**Material to process:**
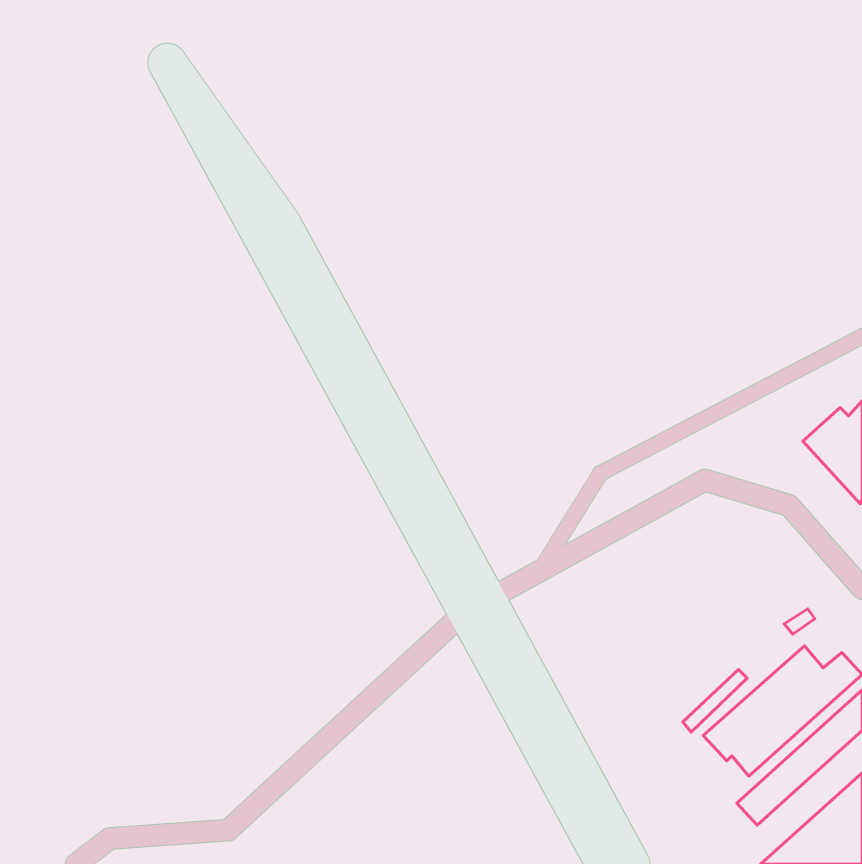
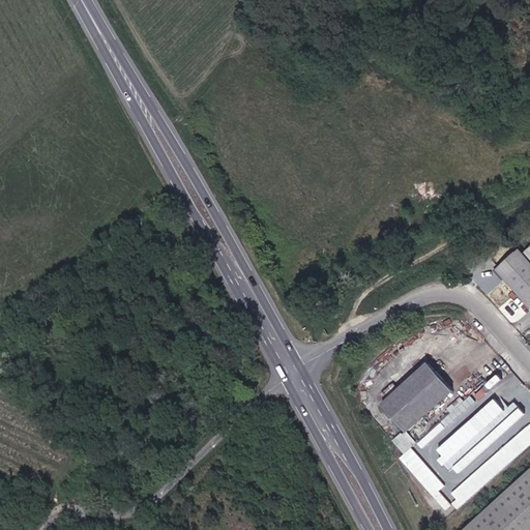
building: none -> [386,365,455,433]

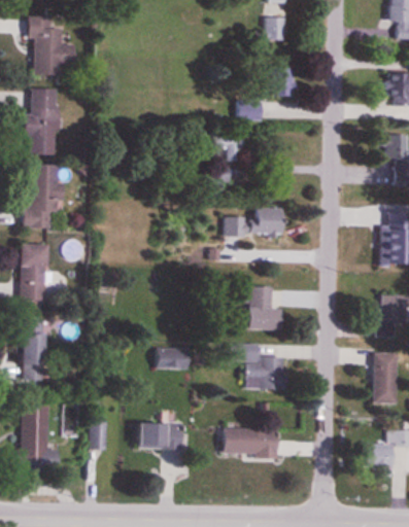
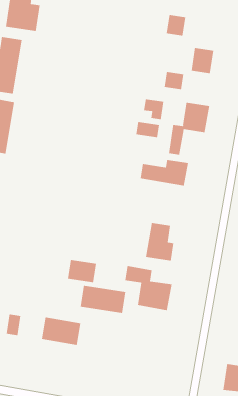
building: [265,16,286,40] -> [166,14,186,36]
building: none -> [168,102,210,155]
building: [223,428,276,455] -> [80,285,126,313]

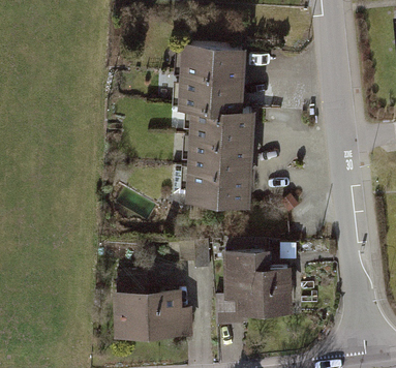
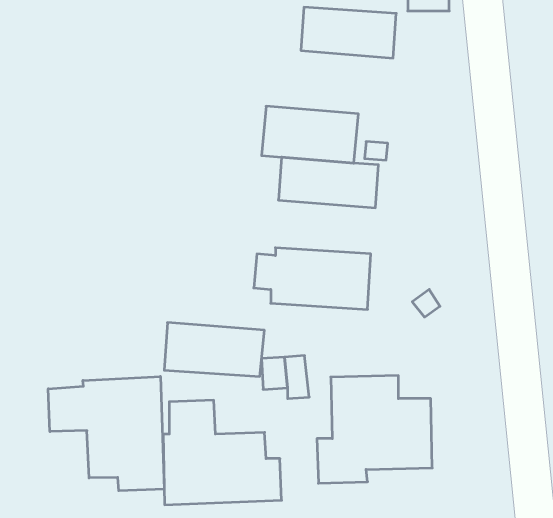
building: [182,43,246,78] -> [301,7,396,58]
building: [188,135,255,172] -> [164,323,264,376]
building: none -> [48,376,164,491]

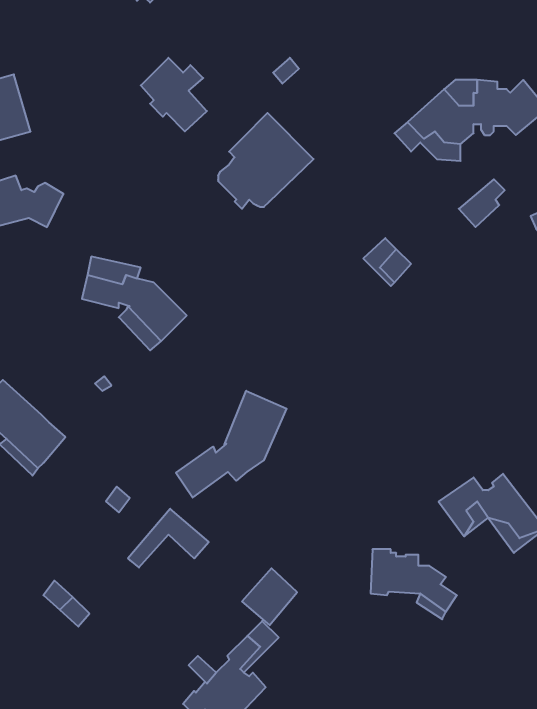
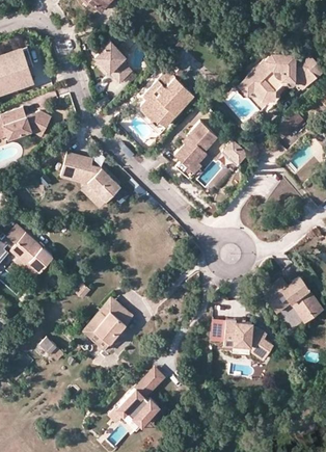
building: none -> [174,123,218,180]
building: [176,391,287,498] -> none
building: [242,568,297,625] -> [93,311,125,343]

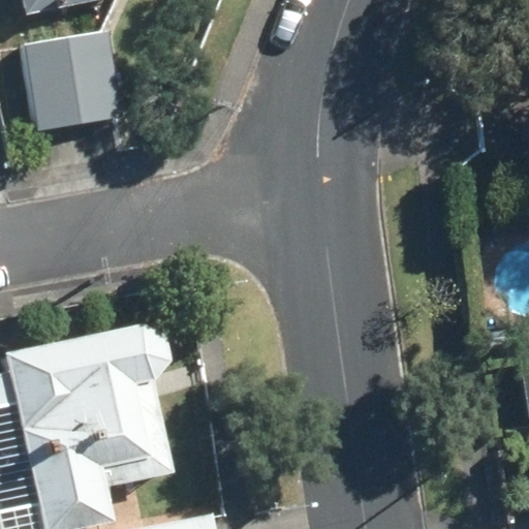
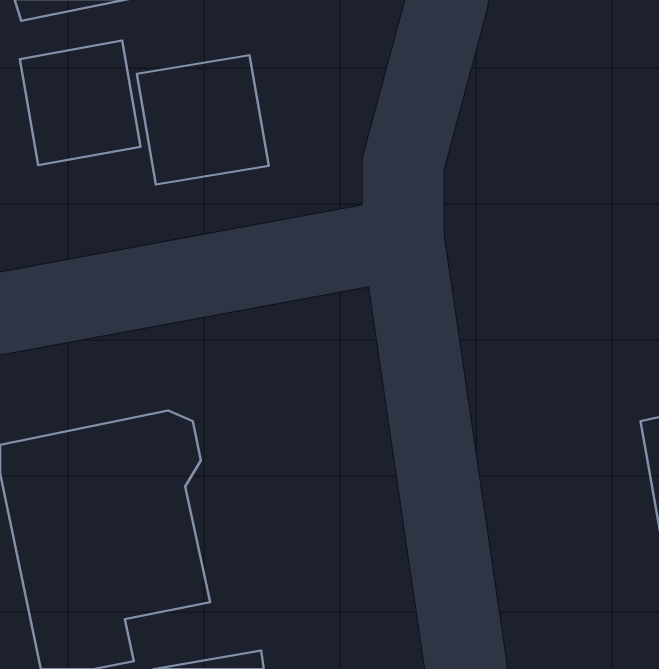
building: none -> [137,55,269,185]

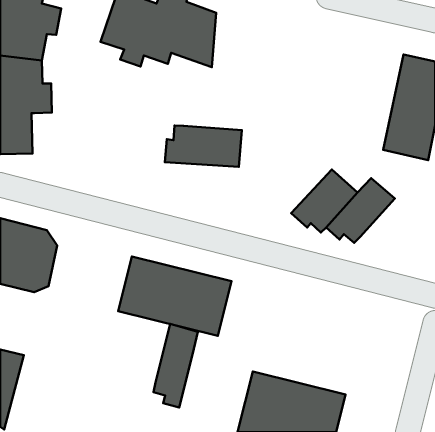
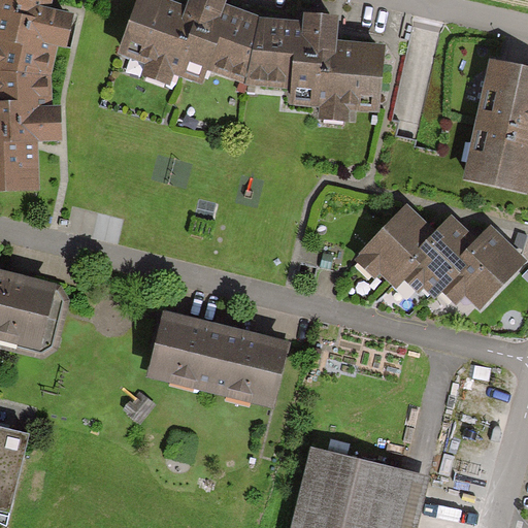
building: none -> [257,8,384,120]
building: [165,125,242,167] -> none
building: none -> [436,228,521,306]
building: [153,324,198,408] -> none

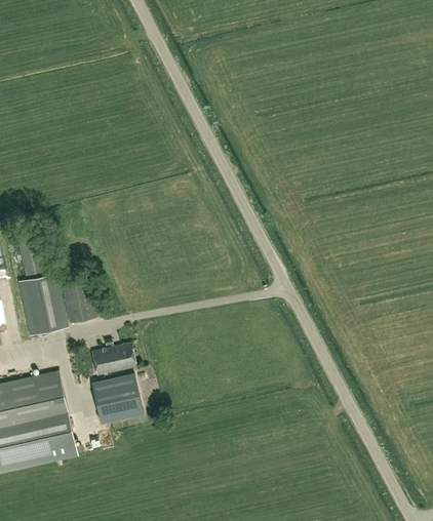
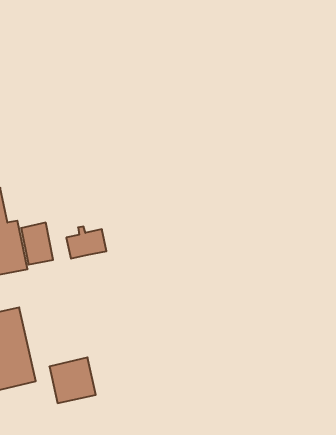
building: [90,339,135,375] -> [66,227,106,259]
building: [91,373,144,425] -> [49,357,96,403]

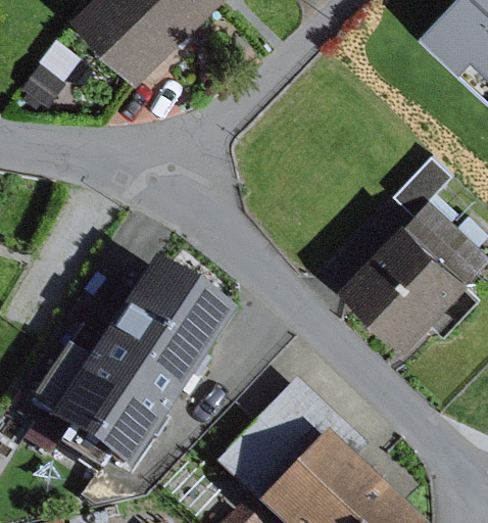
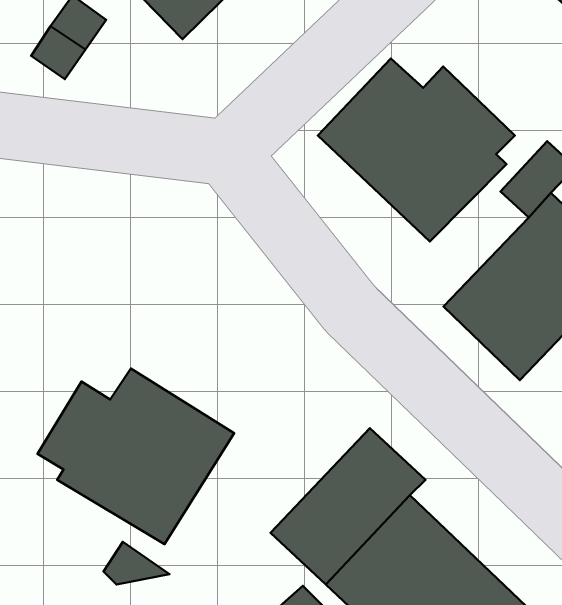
building: none -> [318,58,515,242]
building: [105,258,235,385] -> none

**Work required:** From the line with "building: none -> [257,8,384,120]" down to the final line of the entries above, repeat each line exactly; omit the pictures.

**Task output:**
building: none -> [257,8,384,120]
building: [165,125,242,167] -> none
building: none -> [436,228,521,306]
building: [153,324,198,408] -> none

building: [90,339,135,375] -> [66,227,106,259]
building: [91,373,144,425] -> [49,357,96,403]

building: none -> [318,58,515,242]
building: [105,258,235,385] -> none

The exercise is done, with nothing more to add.